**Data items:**
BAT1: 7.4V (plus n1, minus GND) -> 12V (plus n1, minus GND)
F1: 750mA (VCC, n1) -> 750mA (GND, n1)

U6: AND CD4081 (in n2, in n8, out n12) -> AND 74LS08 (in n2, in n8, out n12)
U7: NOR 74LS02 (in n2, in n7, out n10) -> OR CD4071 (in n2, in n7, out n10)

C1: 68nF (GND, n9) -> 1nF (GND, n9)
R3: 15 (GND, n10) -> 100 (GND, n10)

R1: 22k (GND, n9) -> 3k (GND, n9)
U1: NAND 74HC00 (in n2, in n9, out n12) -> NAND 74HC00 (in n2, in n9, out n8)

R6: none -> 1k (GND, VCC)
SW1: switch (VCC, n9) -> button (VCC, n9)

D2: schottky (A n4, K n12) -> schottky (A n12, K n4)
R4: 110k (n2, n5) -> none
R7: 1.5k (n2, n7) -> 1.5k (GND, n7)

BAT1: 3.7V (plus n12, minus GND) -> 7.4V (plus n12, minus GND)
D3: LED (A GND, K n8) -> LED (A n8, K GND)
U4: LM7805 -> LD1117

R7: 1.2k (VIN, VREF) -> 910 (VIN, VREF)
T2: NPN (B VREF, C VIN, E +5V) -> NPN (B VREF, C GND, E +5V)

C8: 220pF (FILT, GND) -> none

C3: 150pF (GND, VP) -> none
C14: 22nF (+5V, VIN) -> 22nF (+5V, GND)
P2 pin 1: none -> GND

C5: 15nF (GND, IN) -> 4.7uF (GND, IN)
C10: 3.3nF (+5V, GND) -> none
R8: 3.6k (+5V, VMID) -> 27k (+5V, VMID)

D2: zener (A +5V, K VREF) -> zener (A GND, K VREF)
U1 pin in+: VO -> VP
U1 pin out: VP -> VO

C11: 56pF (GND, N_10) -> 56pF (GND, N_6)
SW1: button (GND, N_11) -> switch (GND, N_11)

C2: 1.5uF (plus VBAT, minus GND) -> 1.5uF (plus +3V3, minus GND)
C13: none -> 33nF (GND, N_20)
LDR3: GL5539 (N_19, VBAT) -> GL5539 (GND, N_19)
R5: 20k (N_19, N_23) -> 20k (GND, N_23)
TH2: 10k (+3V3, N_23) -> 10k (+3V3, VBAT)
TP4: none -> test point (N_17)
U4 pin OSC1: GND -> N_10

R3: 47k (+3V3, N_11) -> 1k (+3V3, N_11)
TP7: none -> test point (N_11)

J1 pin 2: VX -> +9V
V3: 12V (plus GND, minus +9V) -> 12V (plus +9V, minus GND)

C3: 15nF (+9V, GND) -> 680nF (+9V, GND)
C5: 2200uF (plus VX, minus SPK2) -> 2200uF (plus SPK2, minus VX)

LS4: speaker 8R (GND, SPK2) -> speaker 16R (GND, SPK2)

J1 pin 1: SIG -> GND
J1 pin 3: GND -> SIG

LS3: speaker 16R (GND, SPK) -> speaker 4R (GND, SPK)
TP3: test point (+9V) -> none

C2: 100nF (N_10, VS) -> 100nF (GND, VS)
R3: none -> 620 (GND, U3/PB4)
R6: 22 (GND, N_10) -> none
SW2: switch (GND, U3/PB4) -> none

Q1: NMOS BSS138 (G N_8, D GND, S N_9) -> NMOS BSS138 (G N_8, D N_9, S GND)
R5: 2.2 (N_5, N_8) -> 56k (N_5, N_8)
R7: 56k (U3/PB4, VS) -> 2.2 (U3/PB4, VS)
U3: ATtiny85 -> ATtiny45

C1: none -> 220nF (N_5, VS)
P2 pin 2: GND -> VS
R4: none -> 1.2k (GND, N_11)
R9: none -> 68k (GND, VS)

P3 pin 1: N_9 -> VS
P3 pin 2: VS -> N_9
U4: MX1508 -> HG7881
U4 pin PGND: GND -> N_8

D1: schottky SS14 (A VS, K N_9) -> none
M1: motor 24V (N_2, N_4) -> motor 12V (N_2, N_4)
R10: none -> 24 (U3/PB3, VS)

**Task statement:**
Go through the data line by line and work out how many lines contain "speaker". Give only that number.

**Solved problem:**
2